Start of SOURCE DATA

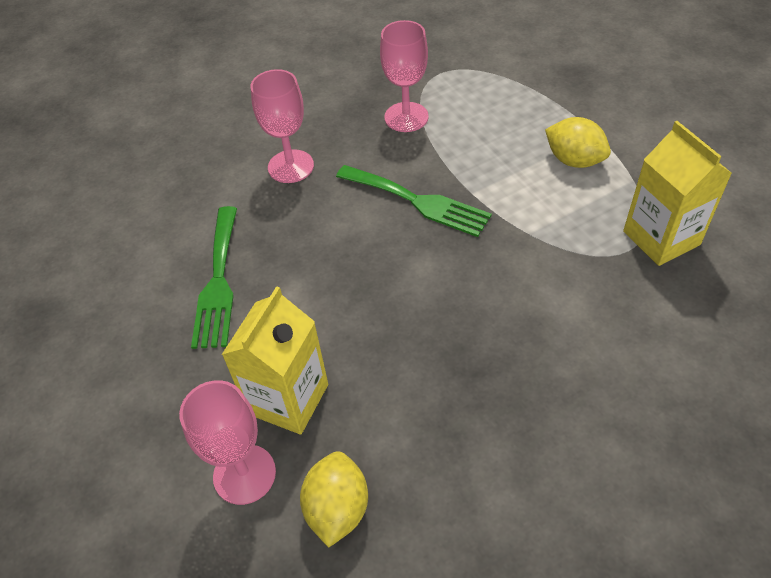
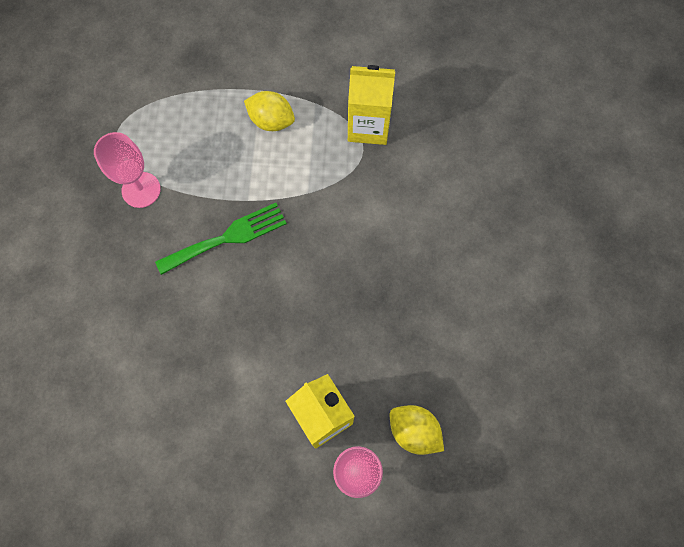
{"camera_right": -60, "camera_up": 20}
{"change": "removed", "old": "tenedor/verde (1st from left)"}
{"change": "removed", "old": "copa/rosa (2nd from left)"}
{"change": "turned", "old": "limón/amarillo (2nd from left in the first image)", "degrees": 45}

End of SOURCE DATA
Start of SOURCE DATA

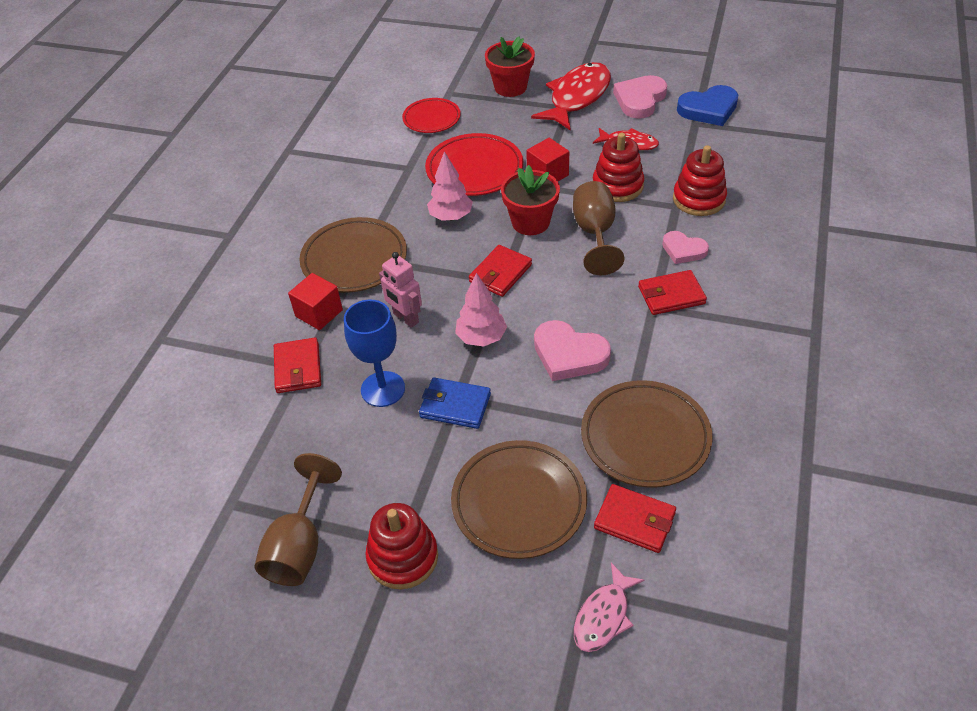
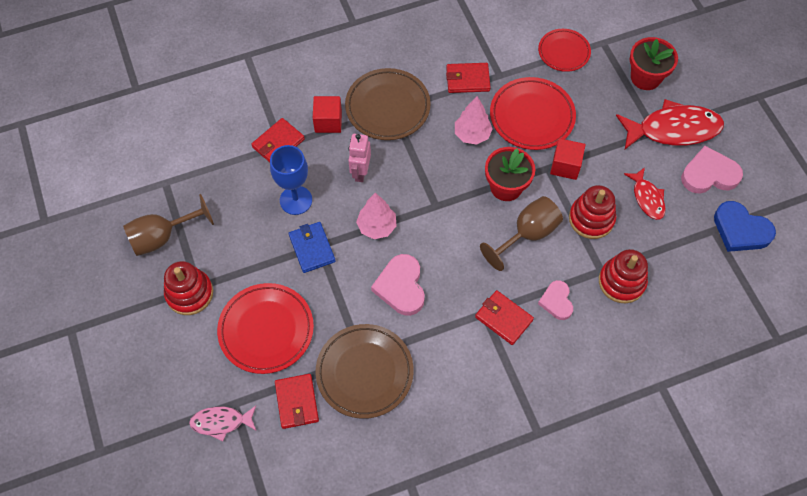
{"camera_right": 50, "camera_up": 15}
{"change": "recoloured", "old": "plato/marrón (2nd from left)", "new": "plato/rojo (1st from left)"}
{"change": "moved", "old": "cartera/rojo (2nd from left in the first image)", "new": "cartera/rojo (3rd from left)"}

End of SOURCE DATA

## REQUIREMENT:
From the records above, pull out each line that has "rojo".

## SOLVED EXERCISE:
{"change": "recoloured", "old": "plato/marrón (2nd from left)", "new": "plato/rojo (1st from left)"}
{"change": "moved", "old": "cartera/rojo (2nd from left in the first image)", "new": "cartera/rojo (3rd from left)"}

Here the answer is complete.